## WORK TO BE COMPLETED
Go through the records and extract every line with the word "TEMP".

## DATA TO PROCESS
⟨
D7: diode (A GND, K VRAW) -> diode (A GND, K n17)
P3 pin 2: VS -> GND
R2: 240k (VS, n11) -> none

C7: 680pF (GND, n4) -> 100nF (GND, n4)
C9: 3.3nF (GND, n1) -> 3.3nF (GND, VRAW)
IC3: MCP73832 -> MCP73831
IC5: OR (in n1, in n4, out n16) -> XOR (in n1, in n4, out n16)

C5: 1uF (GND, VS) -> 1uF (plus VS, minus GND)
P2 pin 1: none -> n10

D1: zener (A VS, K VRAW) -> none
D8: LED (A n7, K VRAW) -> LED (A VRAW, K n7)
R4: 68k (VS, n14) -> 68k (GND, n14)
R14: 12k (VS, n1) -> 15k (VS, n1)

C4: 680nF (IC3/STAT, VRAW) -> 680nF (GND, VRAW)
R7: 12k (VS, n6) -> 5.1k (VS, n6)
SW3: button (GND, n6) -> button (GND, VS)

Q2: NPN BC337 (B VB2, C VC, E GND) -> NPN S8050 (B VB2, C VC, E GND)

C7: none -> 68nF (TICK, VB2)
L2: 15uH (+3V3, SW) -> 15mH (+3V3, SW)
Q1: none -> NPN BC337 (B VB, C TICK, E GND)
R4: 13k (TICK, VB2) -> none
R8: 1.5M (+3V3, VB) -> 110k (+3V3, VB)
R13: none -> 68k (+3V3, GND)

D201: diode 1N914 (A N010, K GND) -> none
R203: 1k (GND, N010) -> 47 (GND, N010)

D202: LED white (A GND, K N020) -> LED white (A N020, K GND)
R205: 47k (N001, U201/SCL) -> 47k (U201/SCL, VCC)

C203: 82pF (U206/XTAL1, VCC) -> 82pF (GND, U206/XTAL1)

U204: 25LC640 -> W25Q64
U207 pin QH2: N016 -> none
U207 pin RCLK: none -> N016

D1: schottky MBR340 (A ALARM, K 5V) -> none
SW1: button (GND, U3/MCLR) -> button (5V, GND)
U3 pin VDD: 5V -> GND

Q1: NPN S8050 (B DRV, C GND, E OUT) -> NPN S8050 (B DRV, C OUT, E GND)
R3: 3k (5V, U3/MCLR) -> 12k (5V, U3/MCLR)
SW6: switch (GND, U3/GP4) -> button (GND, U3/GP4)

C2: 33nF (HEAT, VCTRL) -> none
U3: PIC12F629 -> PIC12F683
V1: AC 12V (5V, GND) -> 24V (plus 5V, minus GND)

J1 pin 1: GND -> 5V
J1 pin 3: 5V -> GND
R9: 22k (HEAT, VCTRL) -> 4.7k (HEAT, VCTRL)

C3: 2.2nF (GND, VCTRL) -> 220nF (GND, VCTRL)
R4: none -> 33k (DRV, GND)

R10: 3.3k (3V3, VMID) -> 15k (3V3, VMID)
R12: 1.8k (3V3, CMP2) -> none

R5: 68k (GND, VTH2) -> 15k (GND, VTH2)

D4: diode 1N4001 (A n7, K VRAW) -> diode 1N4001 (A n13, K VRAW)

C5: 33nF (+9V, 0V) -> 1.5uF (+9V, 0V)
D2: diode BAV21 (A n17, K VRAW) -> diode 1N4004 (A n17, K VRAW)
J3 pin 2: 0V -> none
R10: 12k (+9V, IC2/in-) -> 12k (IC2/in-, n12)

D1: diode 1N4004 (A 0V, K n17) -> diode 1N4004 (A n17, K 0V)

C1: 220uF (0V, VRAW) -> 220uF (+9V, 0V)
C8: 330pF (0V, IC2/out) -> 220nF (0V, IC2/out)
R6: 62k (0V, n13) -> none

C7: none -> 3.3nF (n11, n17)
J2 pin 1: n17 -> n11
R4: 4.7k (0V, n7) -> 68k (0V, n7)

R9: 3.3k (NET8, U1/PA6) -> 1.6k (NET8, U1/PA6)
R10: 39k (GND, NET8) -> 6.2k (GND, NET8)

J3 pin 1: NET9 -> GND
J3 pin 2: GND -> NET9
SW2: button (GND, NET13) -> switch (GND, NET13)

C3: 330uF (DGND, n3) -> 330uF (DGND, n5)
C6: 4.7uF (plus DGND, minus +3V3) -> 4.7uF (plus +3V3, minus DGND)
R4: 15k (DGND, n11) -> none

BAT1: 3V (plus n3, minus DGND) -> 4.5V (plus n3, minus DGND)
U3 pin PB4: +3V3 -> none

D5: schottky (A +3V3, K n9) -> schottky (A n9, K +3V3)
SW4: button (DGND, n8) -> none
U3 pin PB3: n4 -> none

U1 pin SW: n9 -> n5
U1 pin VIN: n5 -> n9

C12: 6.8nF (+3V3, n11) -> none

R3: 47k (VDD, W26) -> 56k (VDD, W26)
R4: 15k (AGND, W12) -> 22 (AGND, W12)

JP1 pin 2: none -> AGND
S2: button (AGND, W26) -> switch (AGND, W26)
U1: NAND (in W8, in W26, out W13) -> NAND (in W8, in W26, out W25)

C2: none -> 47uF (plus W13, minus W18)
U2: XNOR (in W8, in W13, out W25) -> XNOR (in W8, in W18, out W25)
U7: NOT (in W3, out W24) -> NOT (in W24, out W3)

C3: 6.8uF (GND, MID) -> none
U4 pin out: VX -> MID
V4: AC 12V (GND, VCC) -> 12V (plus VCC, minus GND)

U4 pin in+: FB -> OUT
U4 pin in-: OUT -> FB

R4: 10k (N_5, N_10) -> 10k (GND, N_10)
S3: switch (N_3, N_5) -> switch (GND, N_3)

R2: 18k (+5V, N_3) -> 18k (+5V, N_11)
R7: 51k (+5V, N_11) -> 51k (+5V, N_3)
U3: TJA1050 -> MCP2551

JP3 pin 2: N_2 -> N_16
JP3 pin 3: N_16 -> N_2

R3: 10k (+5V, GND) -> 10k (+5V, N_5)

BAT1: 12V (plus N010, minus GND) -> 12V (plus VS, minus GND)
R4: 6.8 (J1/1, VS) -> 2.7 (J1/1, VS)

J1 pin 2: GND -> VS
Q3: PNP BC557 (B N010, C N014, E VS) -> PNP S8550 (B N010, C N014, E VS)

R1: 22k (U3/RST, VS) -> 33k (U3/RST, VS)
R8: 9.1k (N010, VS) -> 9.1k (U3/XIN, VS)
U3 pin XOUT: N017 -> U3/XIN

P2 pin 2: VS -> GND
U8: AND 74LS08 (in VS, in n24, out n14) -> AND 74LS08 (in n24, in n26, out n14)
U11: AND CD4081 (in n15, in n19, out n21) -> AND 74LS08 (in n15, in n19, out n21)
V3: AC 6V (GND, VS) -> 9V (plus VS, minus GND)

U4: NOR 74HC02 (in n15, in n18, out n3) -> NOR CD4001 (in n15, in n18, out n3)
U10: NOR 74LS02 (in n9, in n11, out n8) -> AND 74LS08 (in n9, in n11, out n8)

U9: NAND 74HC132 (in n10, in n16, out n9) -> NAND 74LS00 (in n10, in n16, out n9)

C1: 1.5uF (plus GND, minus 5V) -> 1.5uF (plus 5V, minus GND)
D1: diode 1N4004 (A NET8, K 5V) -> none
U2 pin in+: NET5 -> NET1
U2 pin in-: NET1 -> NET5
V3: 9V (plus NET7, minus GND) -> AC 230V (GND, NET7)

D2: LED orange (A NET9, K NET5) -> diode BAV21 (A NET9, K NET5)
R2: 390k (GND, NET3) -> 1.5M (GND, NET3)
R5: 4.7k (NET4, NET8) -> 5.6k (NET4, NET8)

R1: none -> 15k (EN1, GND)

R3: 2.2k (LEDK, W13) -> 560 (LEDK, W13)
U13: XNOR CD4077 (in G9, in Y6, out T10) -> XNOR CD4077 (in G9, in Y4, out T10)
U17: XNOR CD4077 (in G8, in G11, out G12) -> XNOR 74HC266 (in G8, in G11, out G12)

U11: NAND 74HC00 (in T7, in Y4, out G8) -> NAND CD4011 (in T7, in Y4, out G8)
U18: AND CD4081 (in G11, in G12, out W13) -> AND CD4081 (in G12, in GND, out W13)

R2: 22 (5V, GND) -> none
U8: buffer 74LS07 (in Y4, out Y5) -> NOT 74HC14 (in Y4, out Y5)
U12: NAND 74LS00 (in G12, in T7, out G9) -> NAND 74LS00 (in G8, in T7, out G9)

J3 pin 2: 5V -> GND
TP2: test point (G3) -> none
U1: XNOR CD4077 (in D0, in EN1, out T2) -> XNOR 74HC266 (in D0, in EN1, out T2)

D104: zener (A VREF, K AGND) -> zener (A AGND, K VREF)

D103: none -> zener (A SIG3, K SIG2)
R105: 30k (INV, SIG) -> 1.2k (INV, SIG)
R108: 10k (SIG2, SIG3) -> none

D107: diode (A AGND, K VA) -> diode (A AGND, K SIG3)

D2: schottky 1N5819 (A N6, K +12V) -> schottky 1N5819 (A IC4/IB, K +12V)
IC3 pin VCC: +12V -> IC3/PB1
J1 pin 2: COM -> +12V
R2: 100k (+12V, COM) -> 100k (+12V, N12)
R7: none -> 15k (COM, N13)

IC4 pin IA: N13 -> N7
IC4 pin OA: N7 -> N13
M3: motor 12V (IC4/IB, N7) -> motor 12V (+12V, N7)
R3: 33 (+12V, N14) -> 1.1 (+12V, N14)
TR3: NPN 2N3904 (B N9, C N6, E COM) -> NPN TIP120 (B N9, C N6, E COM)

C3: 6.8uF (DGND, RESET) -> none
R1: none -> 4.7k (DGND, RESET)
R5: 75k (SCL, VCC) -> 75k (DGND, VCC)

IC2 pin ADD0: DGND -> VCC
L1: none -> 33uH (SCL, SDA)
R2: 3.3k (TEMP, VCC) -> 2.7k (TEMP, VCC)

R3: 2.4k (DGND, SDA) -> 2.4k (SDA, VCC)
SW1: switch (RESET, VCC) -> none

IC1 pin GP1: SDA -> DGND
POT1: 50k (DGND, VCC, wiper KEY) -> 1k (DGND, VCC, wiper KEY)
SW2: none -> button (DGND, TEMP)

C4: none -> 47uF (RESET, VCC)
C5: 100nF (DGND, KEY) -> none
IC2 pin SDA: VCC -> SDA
⟩
## TASK ANSWER
R2: 3.3k (TEMP, VCC) -> 2.7k (TEMP, VCC)
SW2: none -> button (DGND, TEMP)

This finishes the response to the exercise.